● Description of the task
From the first entry to the last, copy everything exactly except the pictures.

━━━━━ Data ━━━━━

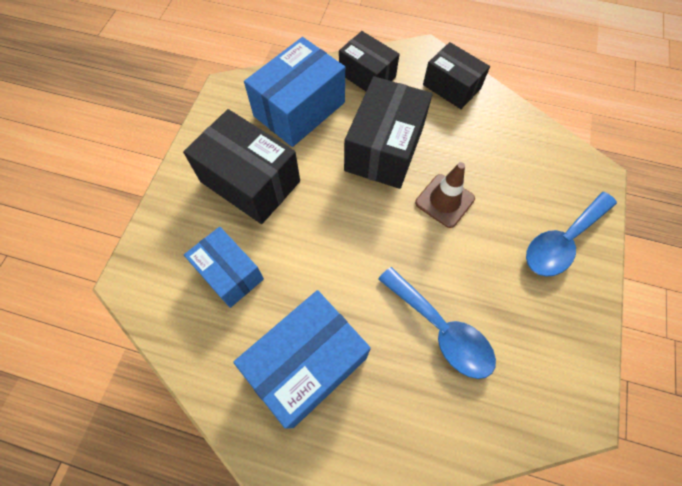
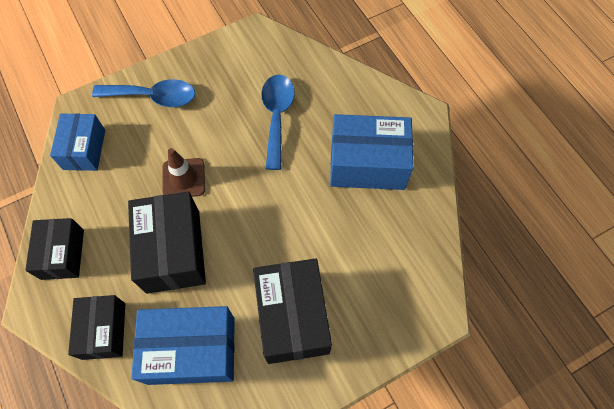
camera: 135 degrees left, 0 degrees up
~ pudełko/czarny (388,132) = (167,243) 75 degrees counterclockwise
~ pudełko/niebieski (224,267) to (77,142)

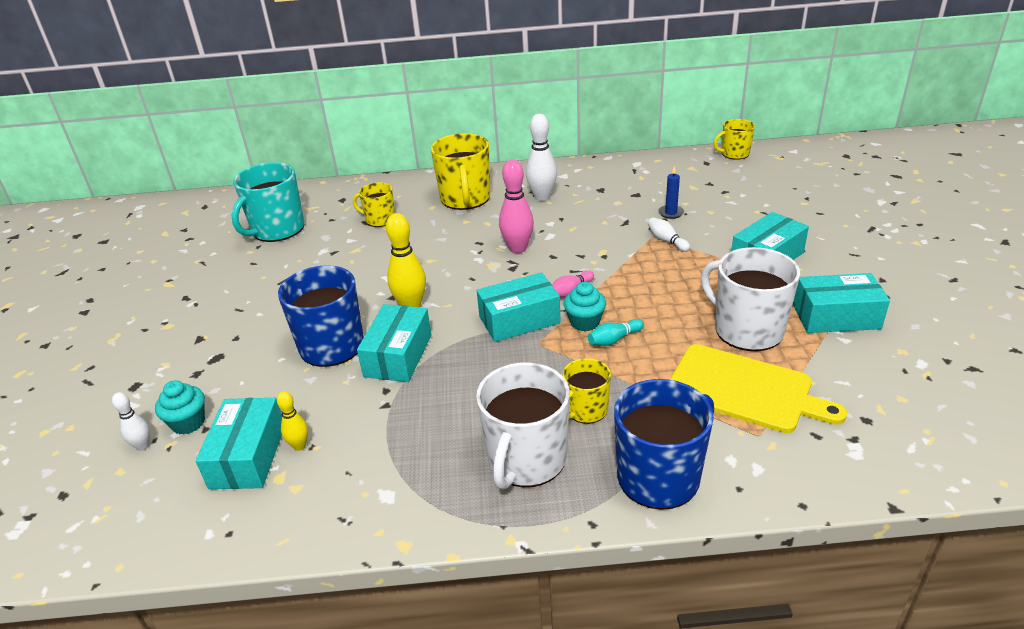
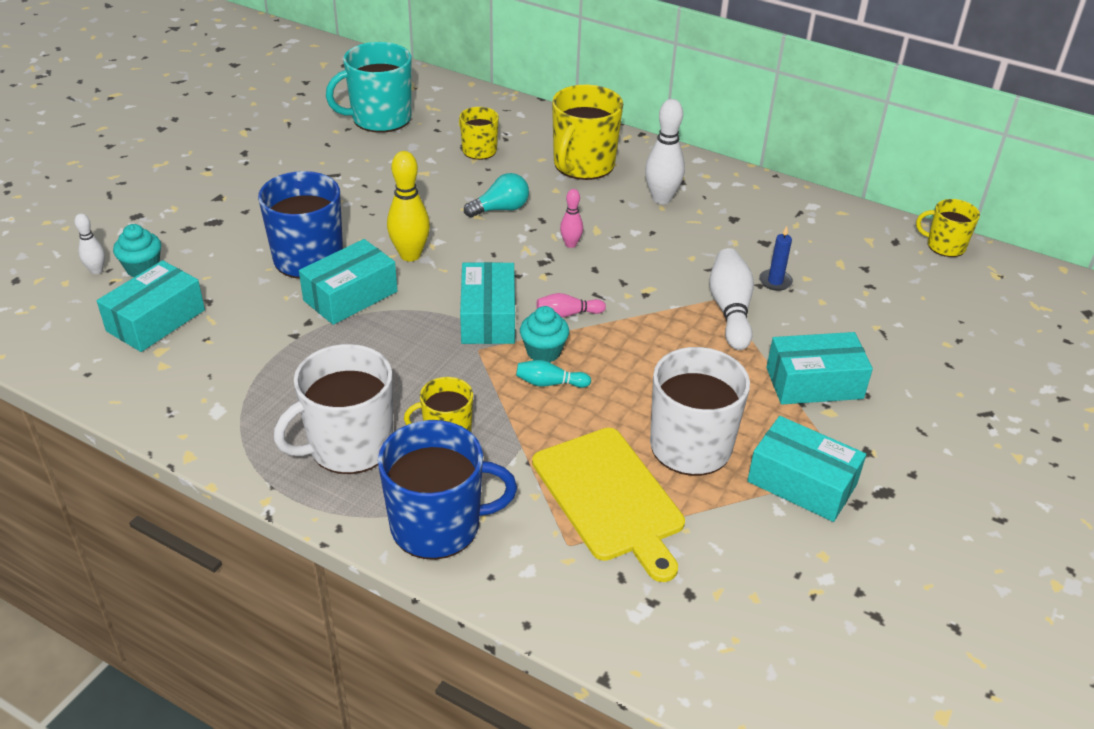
camera: 30 degrees right, 5 degrees up
~ kręgiel/różowy (516,206) = (571,218) x0.56
~ kręgiel/biały (669,235) = (731,299) x1.80
~ pudełko/turkusowy (519,307) = (487,303) 75 degrees clockwise
- kręgiel/żółty (292,421)
+ żarówka/turkusowy (496,195)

━━━━━

● Solution to the exercise
camera: 135 degrees left, 0 degrees up
~ pudełko/czarny (388,132) = (167,243) 75 degrees counterclockwise
~ pudełko/niebieski (224,267) to (77,142)

camera: 30 degrees right, 5 degrees up
~ kręgiel/różowy (516,206) = (571,218) x0.56
~ kręgiel/biały (669,235) = (731,299) x1.80
~ pudełko/turkusowy (519,307) = (487,303) 75 degrees clockwise
- kręgiel/żółty (292,421)
+ żarówka/turkusowy (496,195)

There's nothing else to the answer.